# WHAT THE TASK ASKS
From the line that holds "JOY pin SW: 4 -> A3" down to the last line of the listing below, reproduce each line exactly and nothing more, omitting pictures.

*** RECORDS FOR THIS EXERCISE

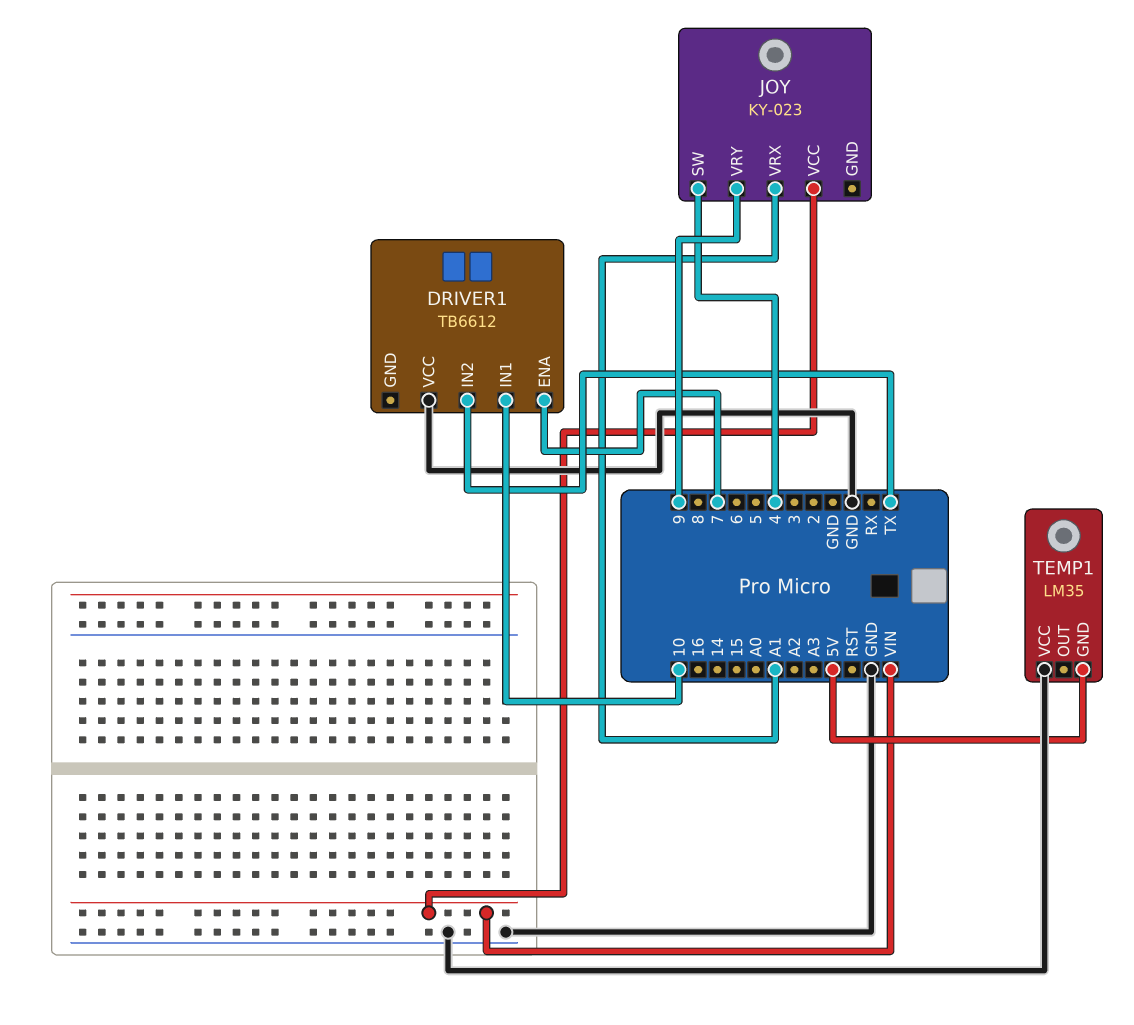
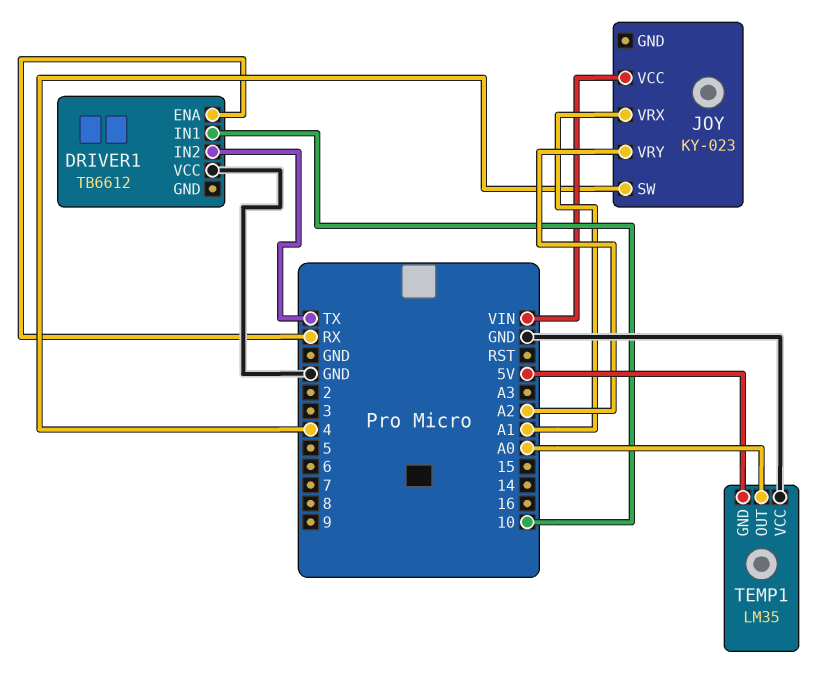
DRIVER1 pin ENA: 7 -> RX
JOY pin VRY: 9 -> A2
TEMP1 pin OUT: none -> A0

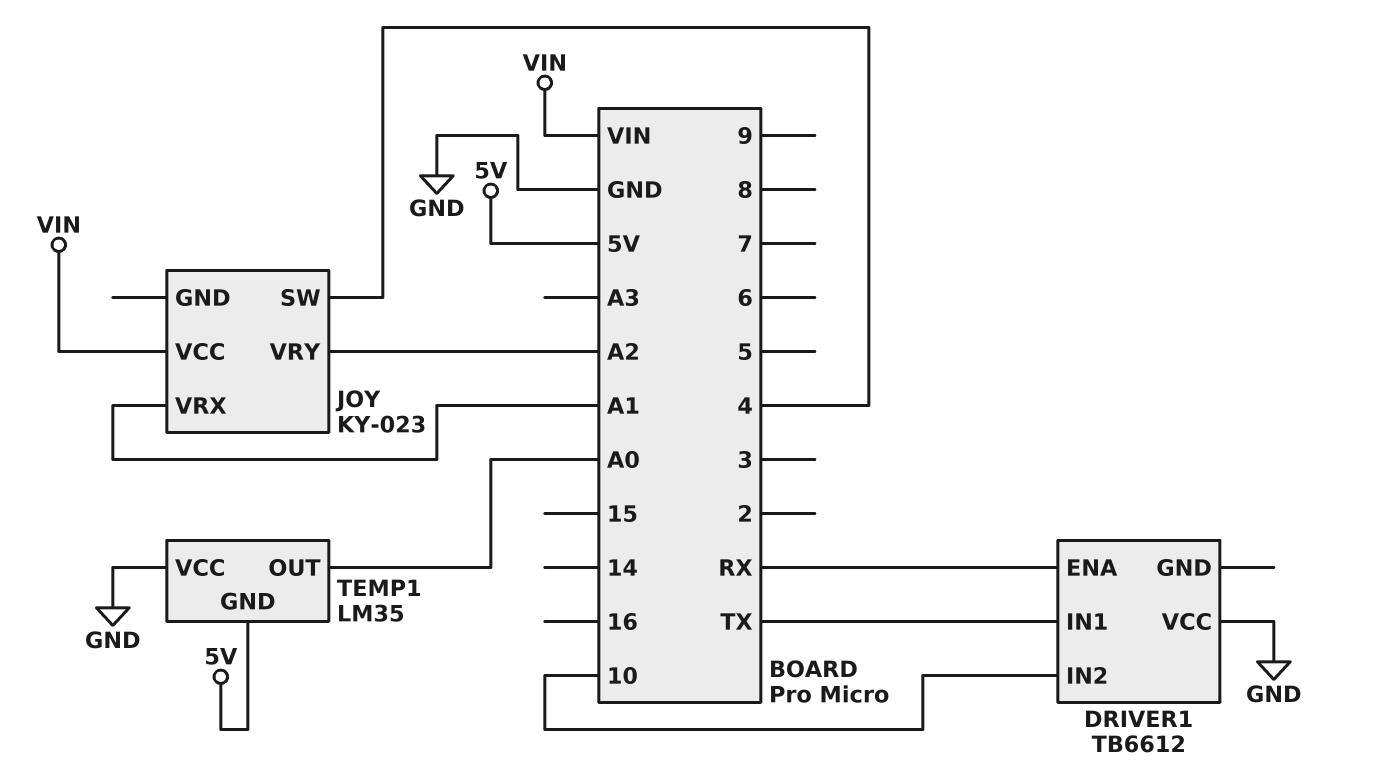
DRIVER1 pin IN1: 10 -> TX
DRIVER1 pin IN2: TX -> 10

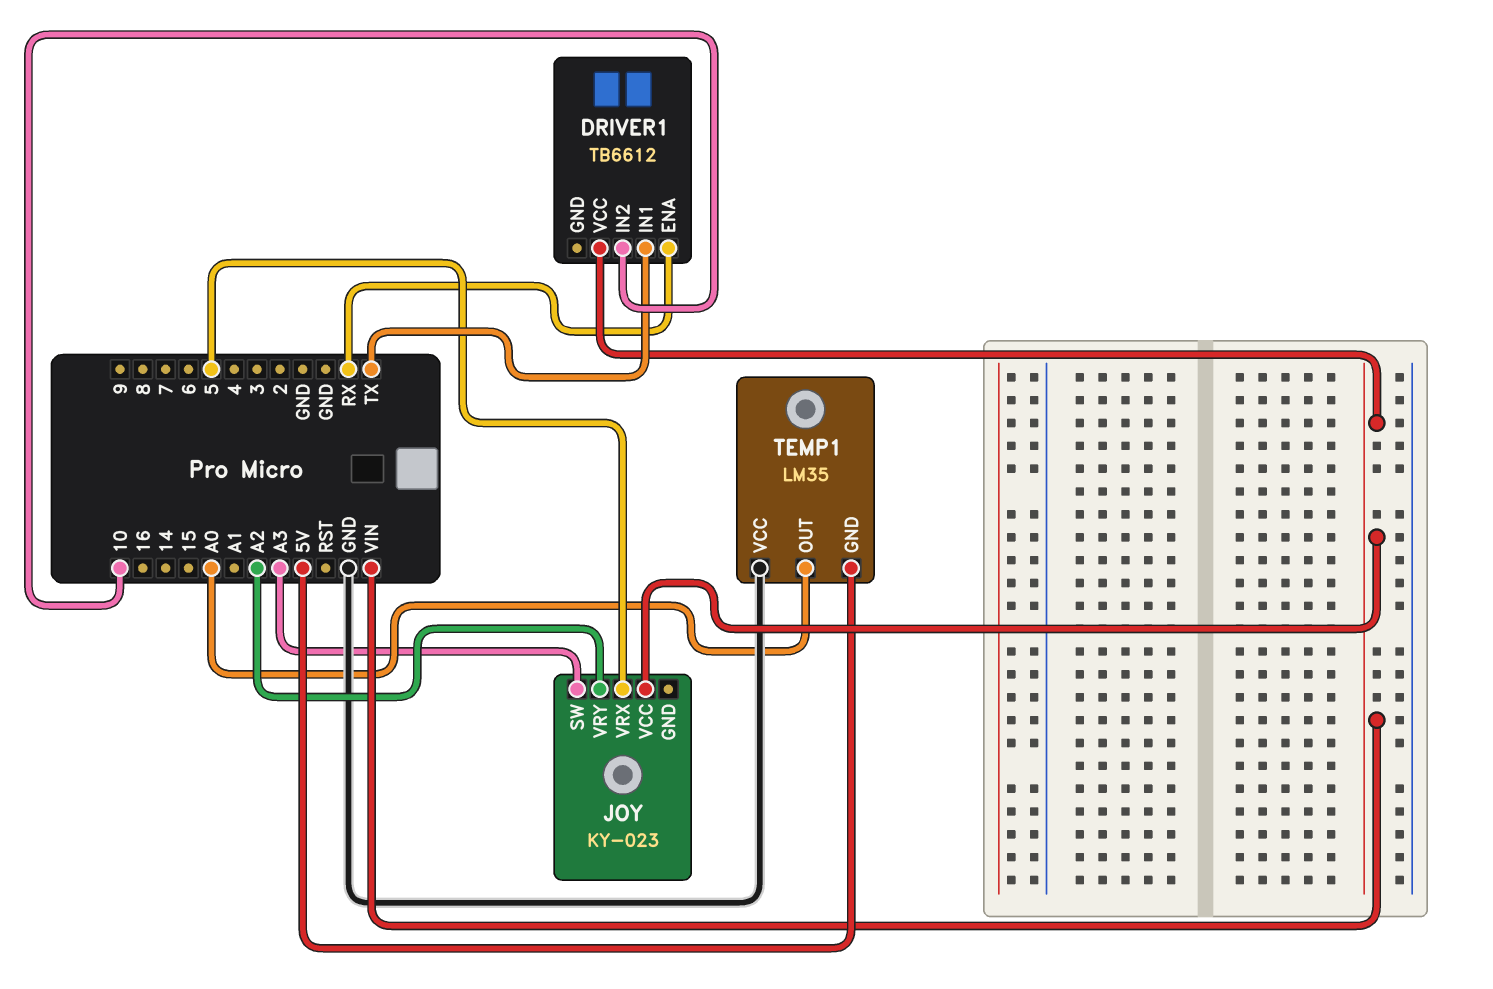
DRIVER1 pin VCC: GND -> VIN
JOY pin SW: 4 -> A3
JOY pin VRX: A1 -> 5

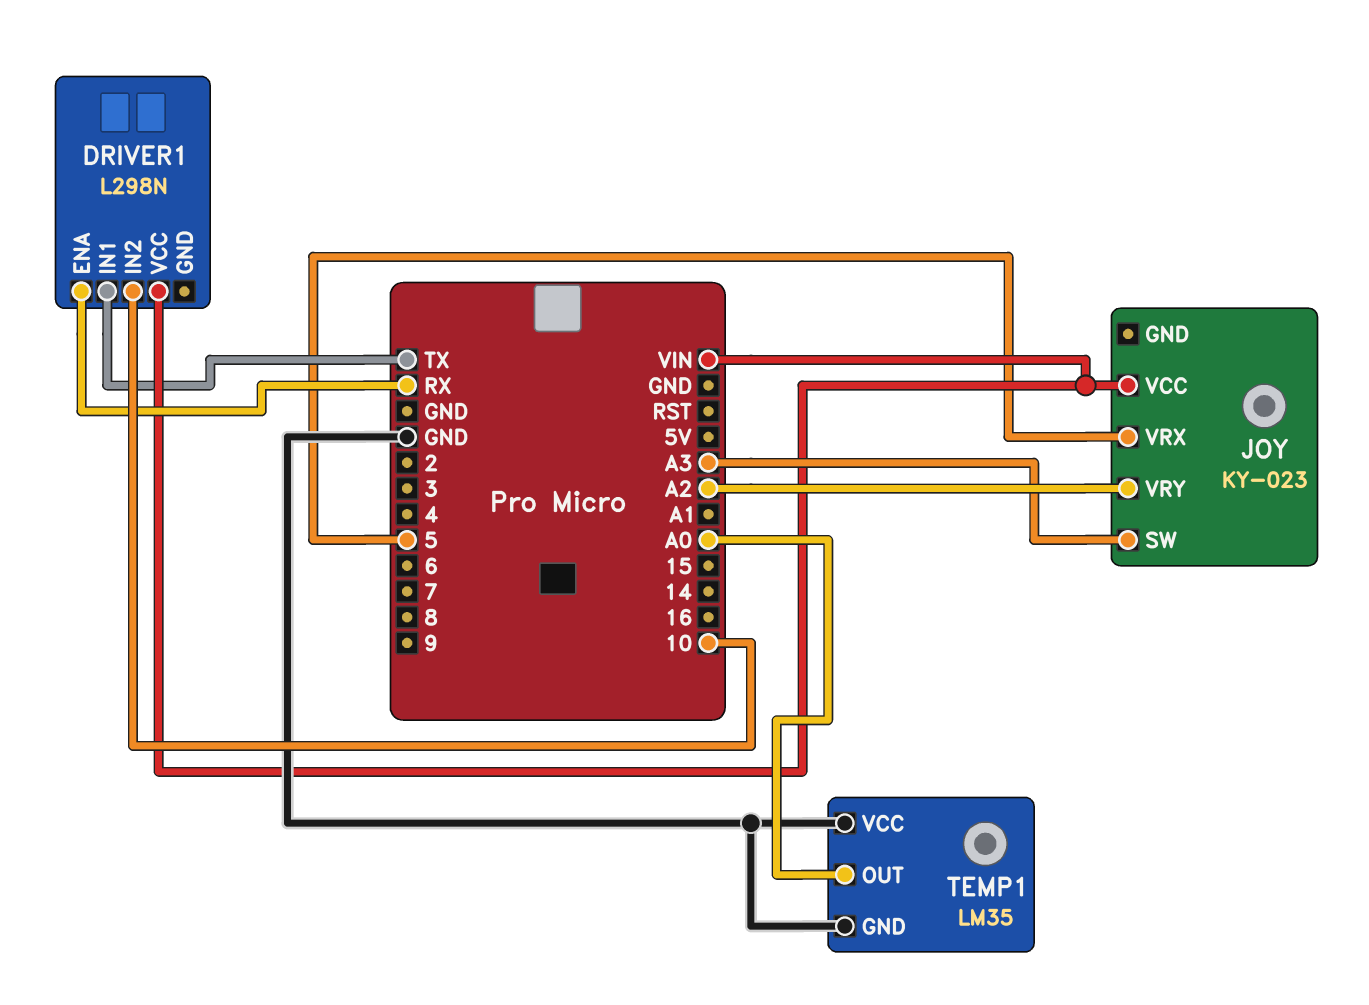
DRIVER1: TB6612 -> L298N
TEMP1 pin GND: 5V -> GND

******

# ANSWER TO THE PROBLEM
JOY pin SW: 4 -> A3
JOY pin VRX: A1 -> 5

DRIVER1: TB6612 -> L298N
TEMP1 pin GND: 5V -> GND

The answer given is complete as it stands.